Problem statement » Reproduce word for word the lines between those holding "(298, 68) = (440, 92): none" and "(418, 138) = (490, 225): red", inclusive, and nothing else from the data below.

++++ Material for the task ++++

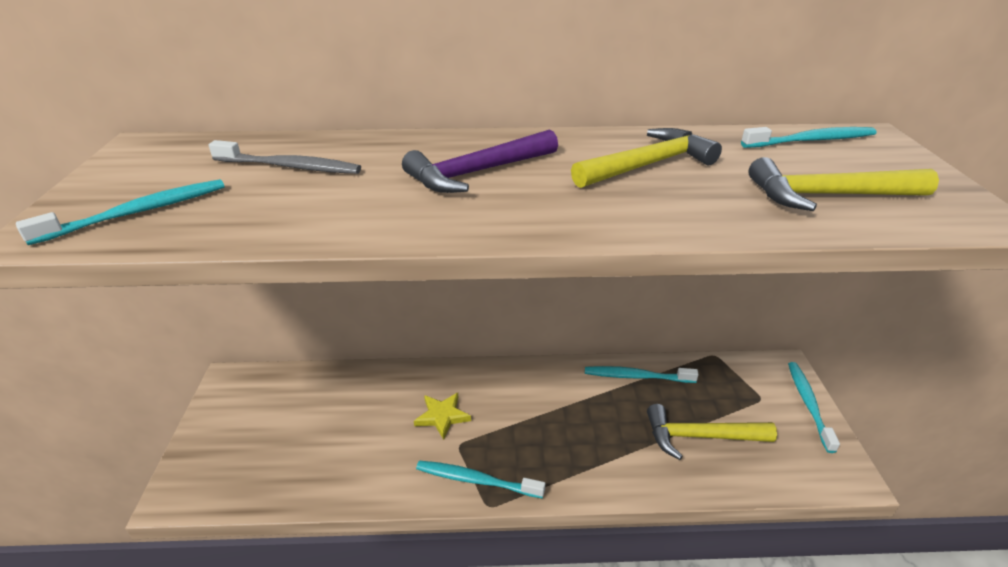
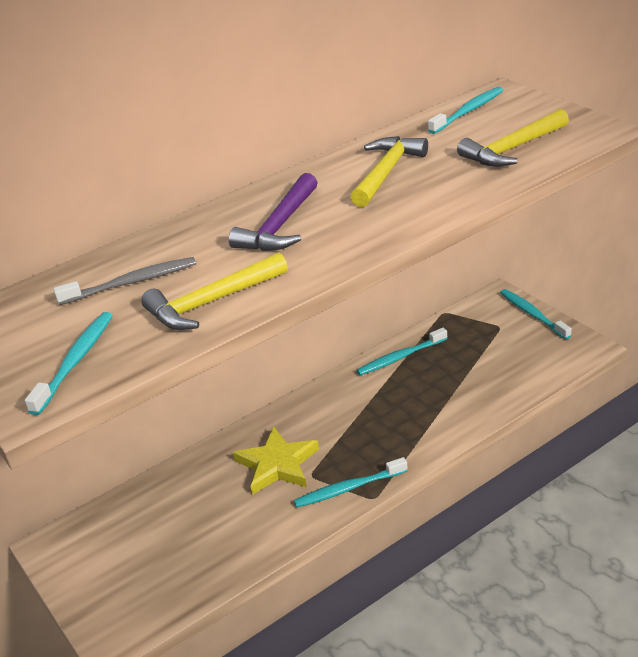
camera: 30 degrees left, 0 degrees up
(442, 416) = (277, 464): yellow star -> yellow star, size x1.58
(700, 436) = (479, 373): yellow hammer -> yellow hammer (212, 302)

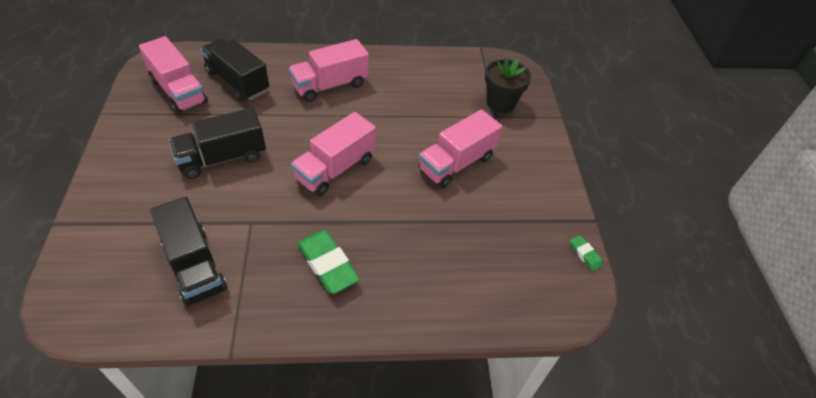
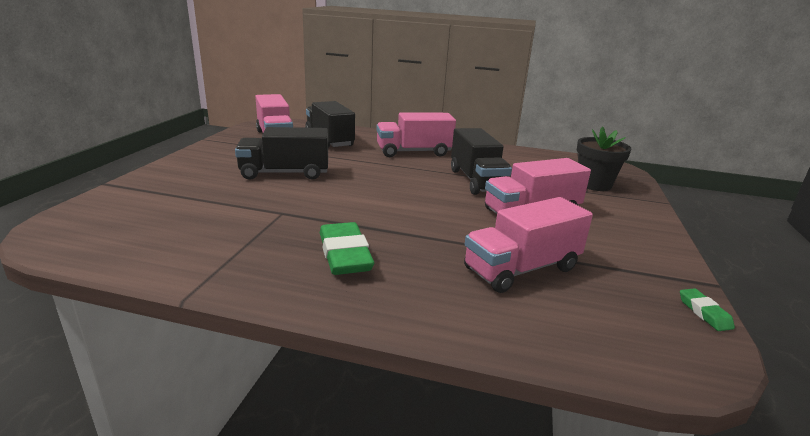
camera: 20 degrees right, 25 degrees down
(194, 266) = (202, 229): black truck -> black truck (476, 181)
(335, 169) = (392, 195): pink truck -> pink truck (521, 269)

++++
++++ Material for the task ++++

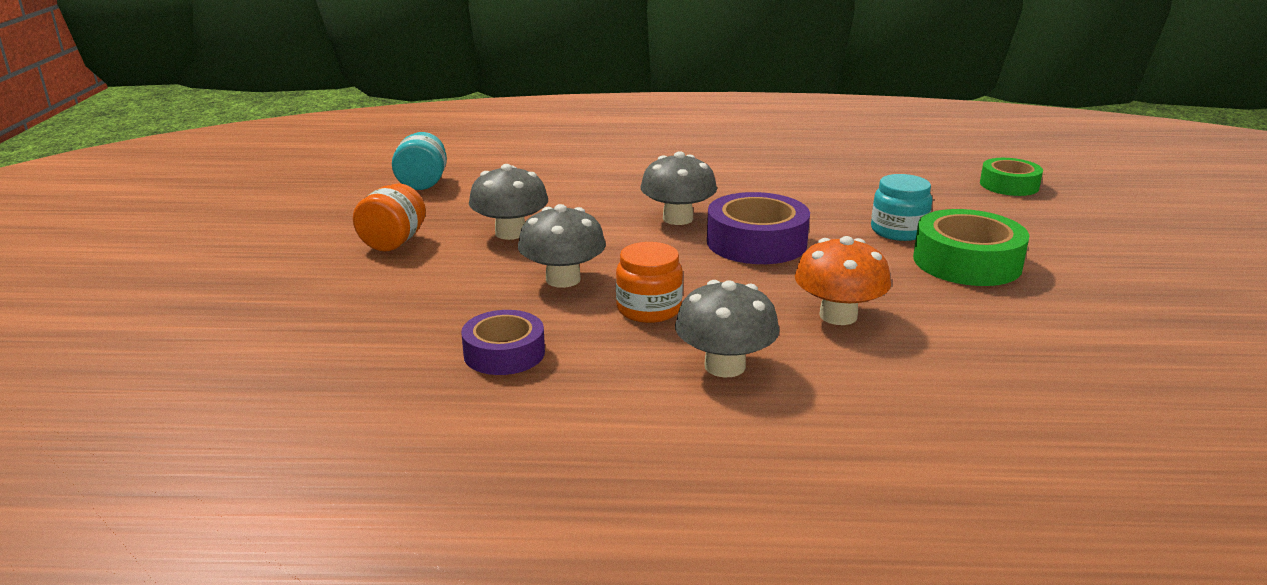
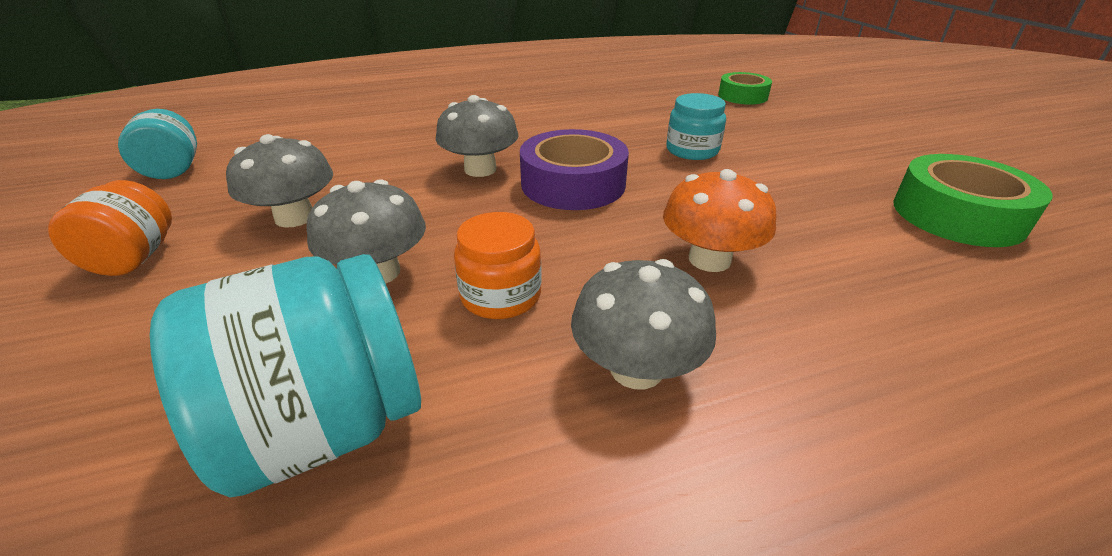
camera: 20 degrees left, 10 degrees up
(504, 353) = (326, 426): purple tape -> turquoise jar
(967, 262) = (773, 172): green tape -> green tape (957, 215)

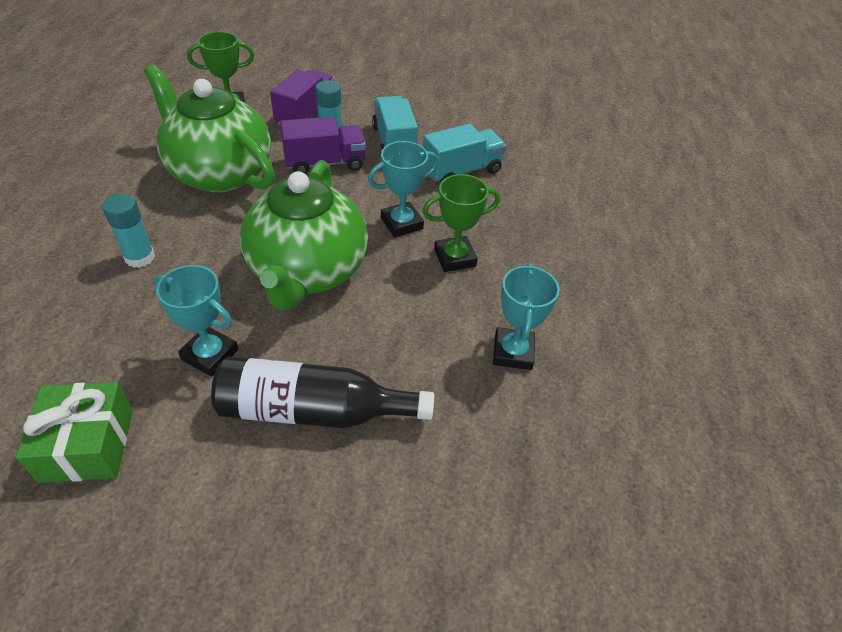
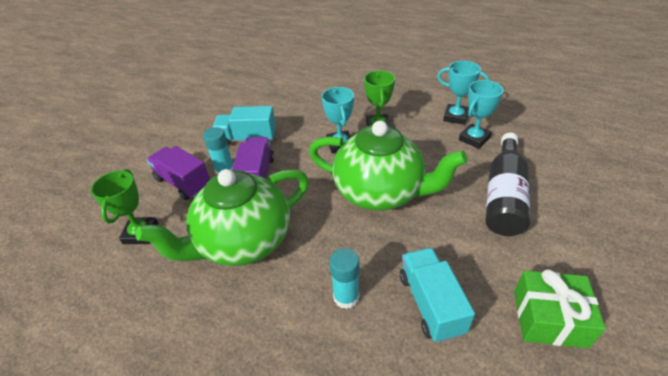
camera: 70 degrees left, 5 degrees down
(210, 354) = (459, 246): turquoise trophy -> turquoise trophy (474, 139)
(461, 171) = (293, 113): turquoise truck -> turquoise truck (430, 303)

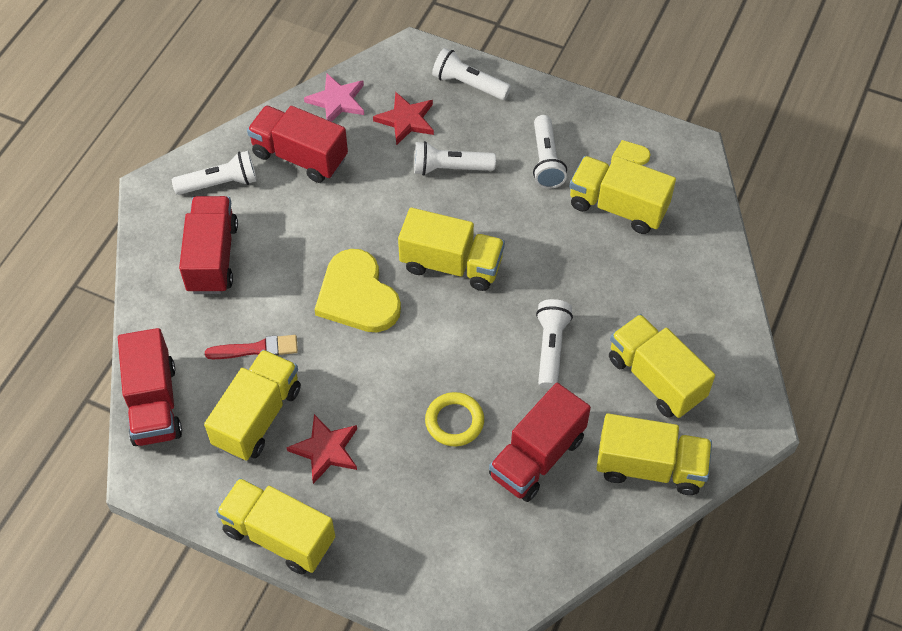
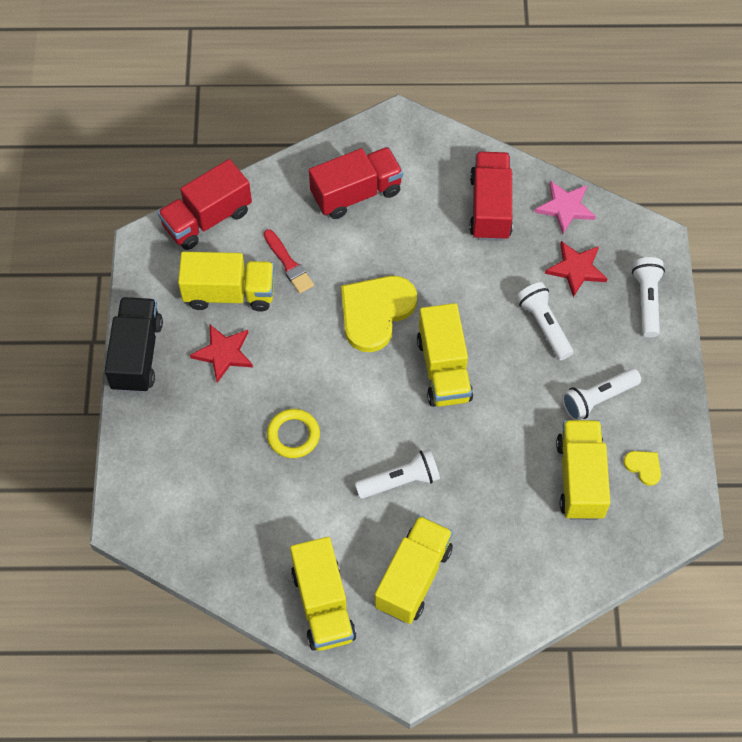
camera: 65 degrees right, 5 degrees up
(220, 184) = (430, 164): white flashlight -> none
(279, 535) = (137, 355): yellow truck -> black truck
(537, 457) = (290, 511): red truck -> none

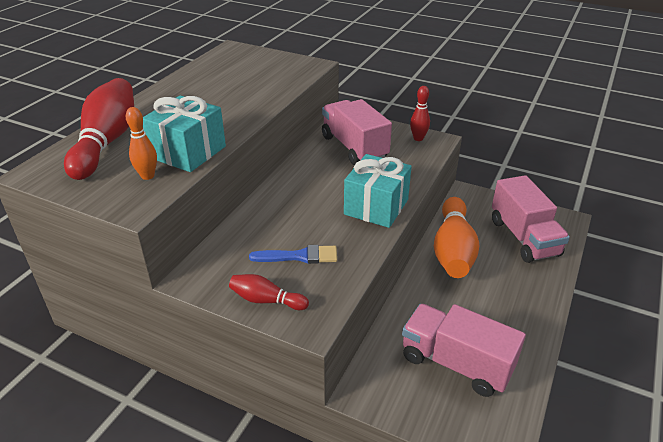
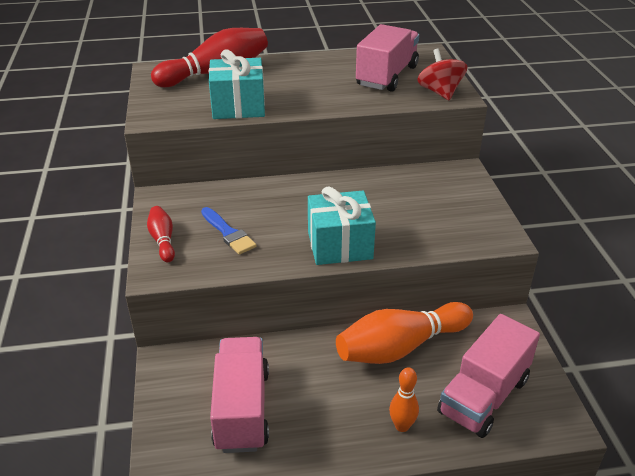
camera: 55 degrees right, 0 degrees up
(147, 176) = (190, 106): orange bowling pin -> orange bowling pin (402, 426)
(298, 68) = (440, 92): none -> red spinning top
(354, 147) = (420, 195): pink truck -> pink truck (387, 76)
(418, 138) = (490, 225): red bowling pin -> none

++++
++++ Material for the task ++++

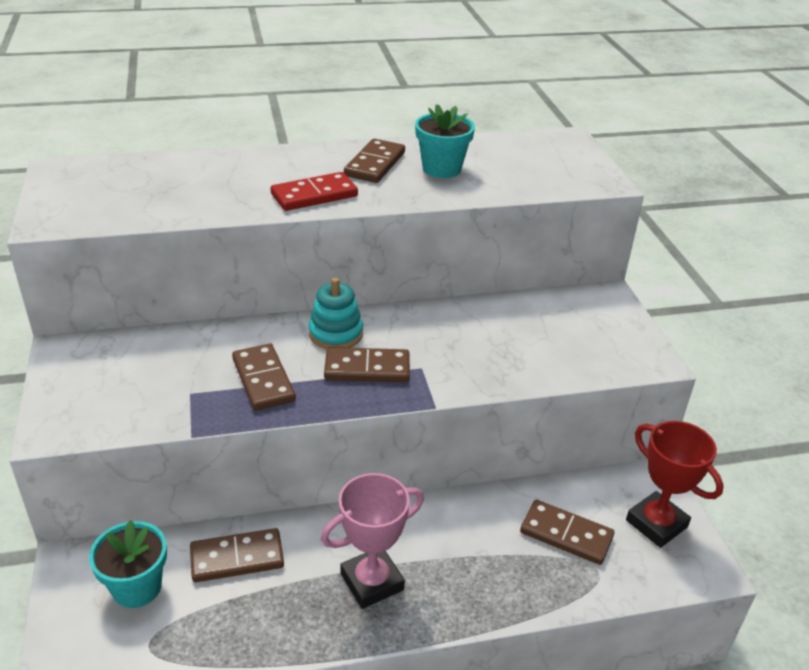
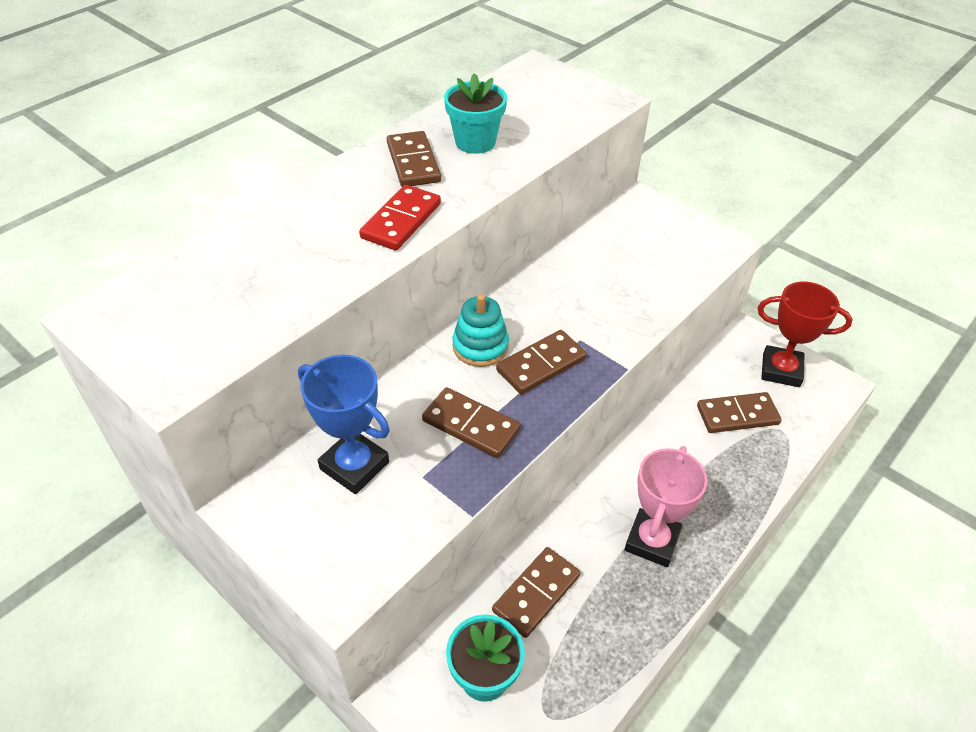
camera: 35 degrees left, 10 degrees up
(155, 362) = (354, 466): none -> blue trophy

++++

Answer space »
(298, 68) = (440, 92): none -> red spinning top
(354, 147) = (420, 195): pink truck -> pink truck (387, 76)
(418, 138) = (490, 225): red bowling pin -> none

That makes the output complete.